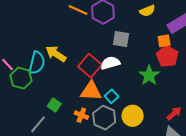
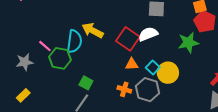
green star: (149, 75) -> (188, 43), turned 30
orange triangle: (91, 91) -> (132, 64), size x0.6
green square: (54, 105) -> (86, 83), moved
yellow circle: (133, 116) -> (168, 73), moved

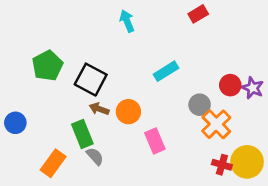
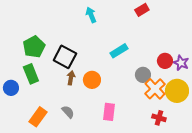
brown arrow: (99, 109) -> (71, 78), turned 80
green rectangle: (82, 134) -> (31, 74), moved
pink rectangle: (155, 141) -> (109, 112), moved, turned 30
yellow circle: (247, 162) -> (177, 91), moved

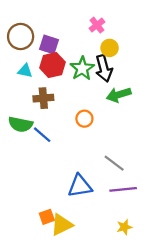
——
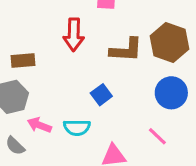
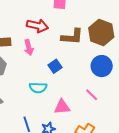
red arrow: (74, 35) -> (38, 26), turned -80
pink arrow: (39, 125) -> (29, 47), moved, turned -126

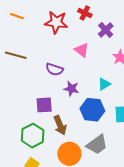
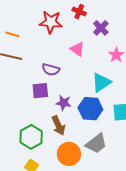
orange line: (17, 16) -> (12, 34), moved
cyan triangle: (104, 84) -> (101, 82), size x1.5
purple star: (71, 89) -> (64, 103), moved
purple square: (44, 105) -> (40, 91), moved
——
Required work. Transcribe the lines above between the line holding "cyan triangle: (104, 84)" and the line holding "purple square: (44, 105) -> (40, 91), moved", inclusive, exactly as they stand and with nothing added.

Solution to this task.
cyan triangle: (104, 84) -> (101, 82), size x1.5
purple star: (71, 89) -> (64, 103), moved
purple square: (44, 105) -> (40, 91), moved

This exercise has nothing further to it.